■ Task input ■
== Segment start ==
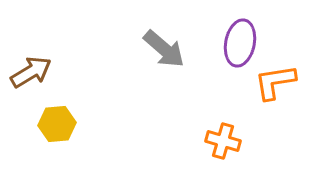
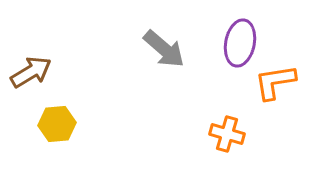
orange cross: moved 4 px right, 7 px up
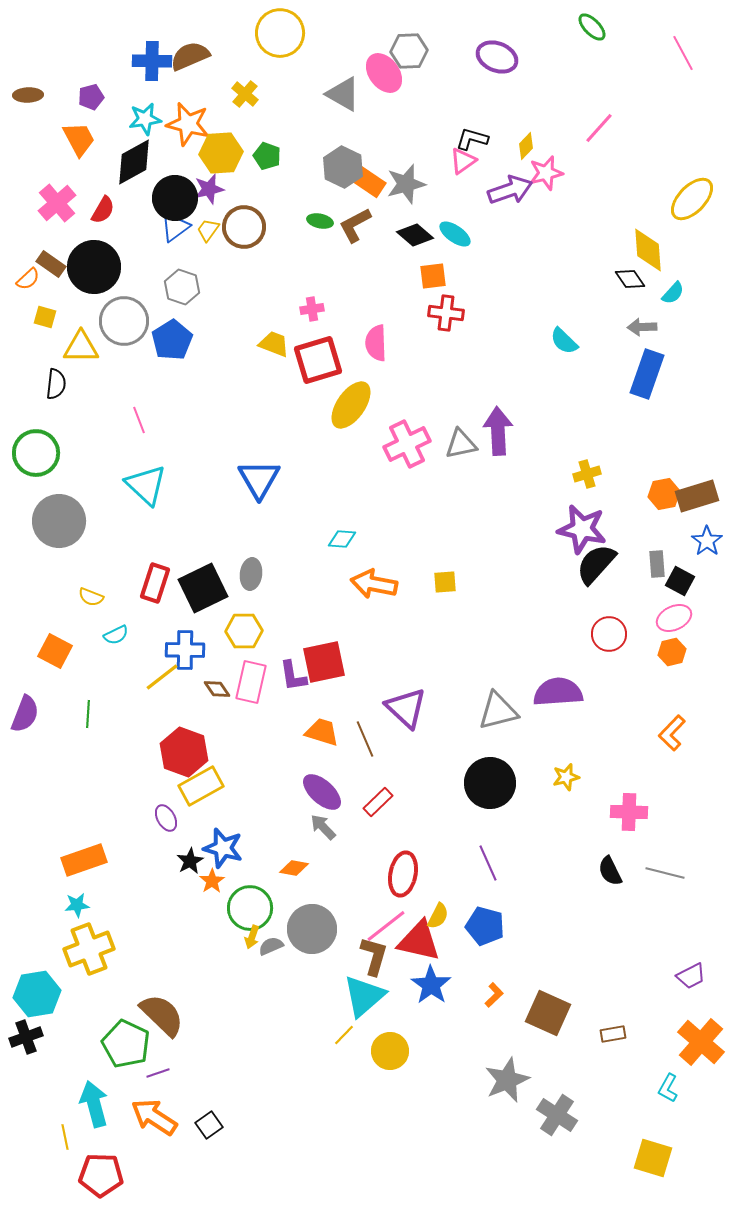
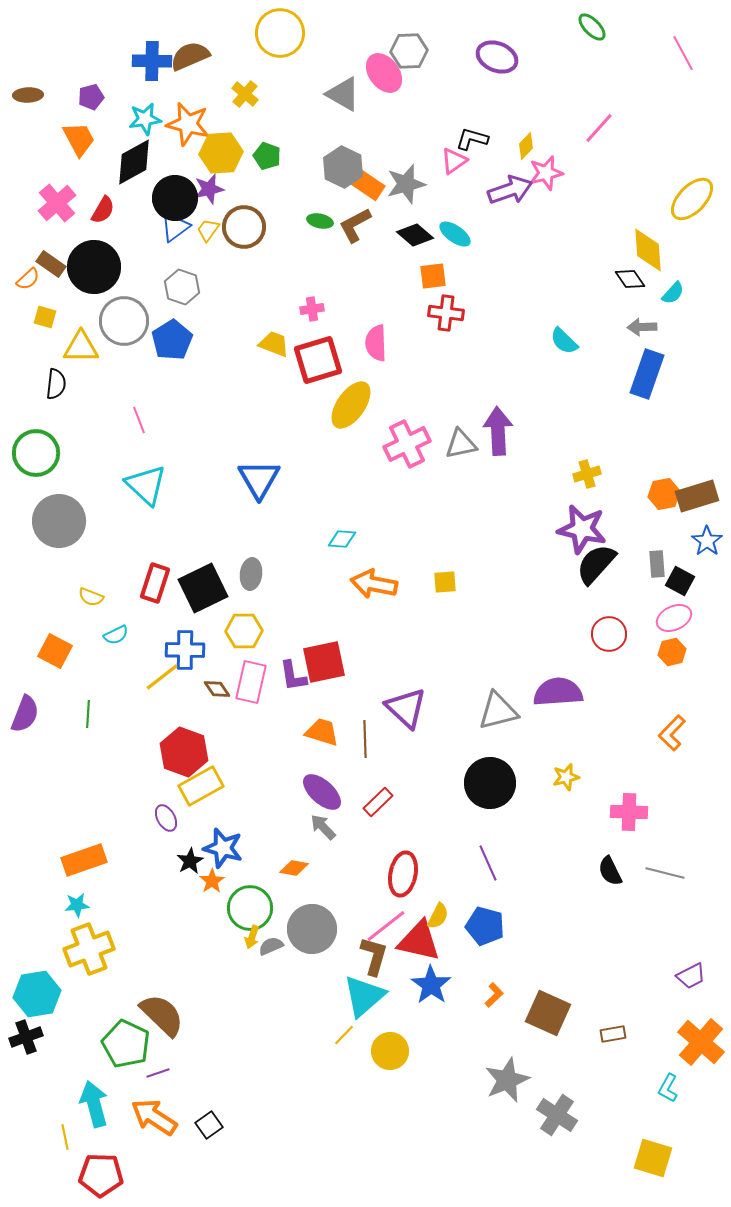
pink triangle at (463, 161): moved 9 px left
orange rectangle at (369, 182): moved 1 px left, 3 px down
brown line at (365, 739): rotated 21 degrees clockwise
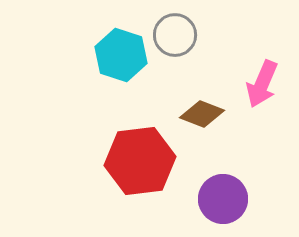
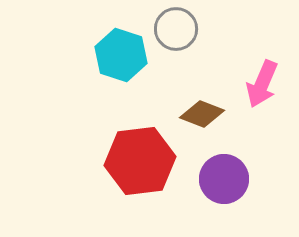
gray circle: moved 1 px right, 6 px up
purple circle: moved 1 px right, 20 px up
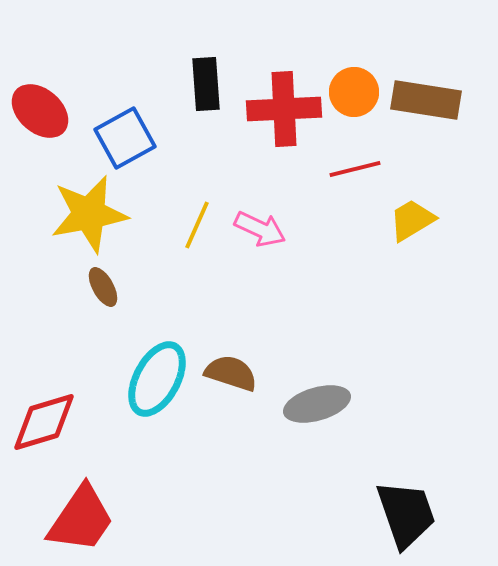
== Segment end ==
■ What the task requires ■
The copy should hold exactly the lines from the line containing "brown line at" through the last line of the records, both included, and no pictures or other lines.

■ Written answer ■
brown line at (365, 739): rotated 21 degrees clockwise
gray circle: moved 1 px right, 6 px up
purple circle: moved 1 px right, 20 px up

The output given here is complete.